*** Material to process Section Begins ***

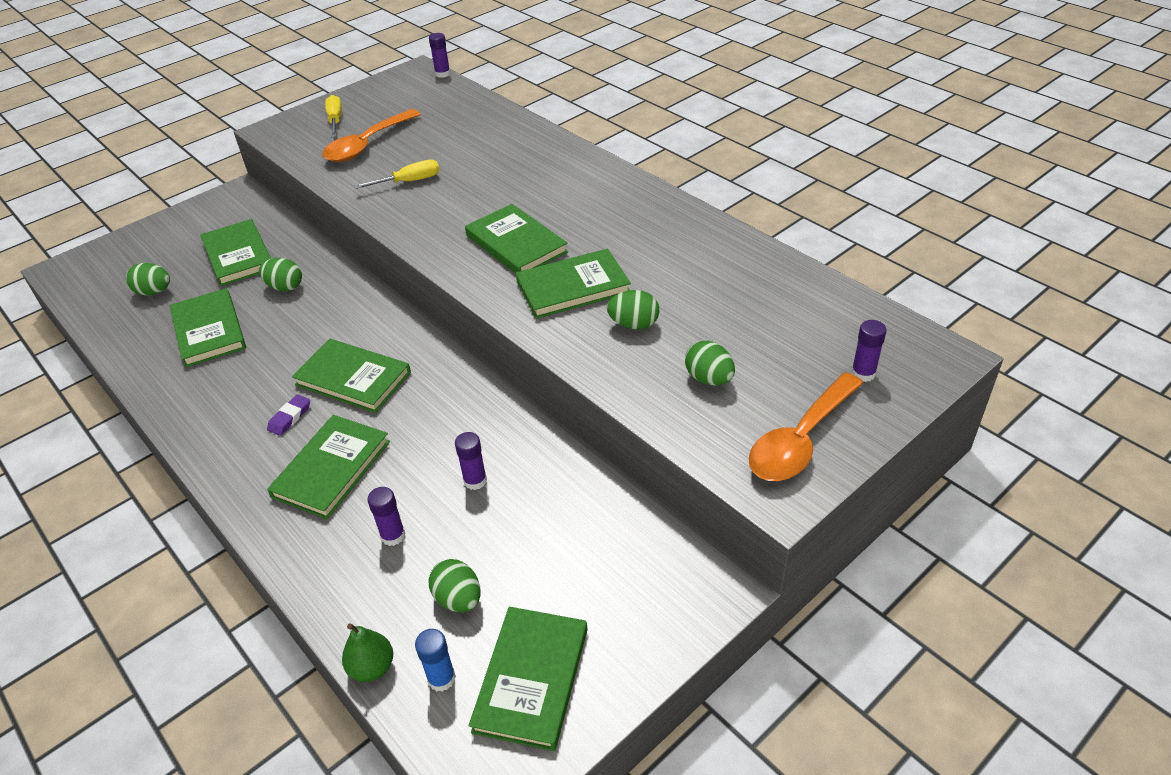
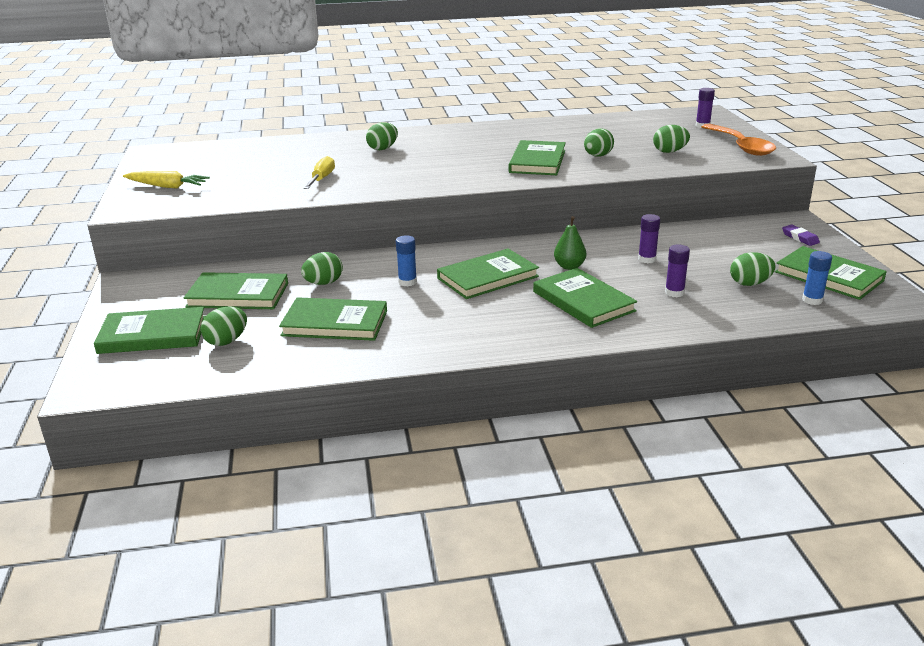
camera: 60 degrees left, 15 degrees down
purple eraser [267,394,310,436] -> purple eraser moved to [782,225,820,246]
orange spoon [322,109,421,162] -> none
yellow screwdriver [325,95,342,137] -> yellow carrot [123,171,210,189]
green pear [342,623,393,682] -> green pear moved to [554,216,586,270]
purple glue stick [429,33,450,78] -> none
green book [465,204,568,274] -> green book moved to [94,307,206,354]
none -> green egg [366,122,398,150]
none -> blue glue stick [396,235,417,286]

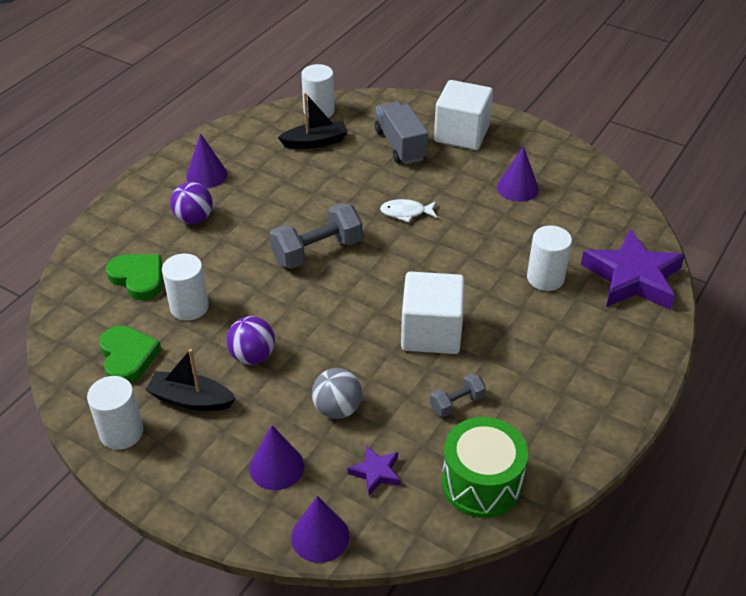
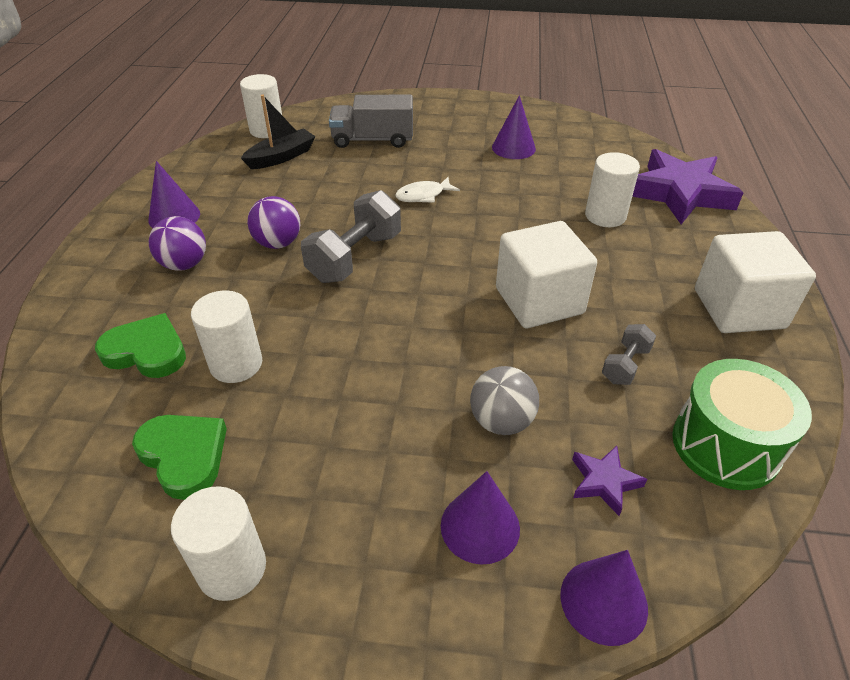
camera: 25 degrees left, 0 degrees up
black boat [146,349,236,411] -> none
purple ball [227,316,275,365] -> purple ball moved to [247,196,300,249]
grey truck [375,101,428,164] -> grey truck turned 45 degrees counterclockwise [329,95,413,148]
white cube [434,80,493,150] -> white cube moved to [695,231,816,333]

*** Material to process Section Ends ***

Show all lines above containing "camera".

camera: 60 degrees left, 15 degrees down
camera: 25 degrees left, 0 degrees up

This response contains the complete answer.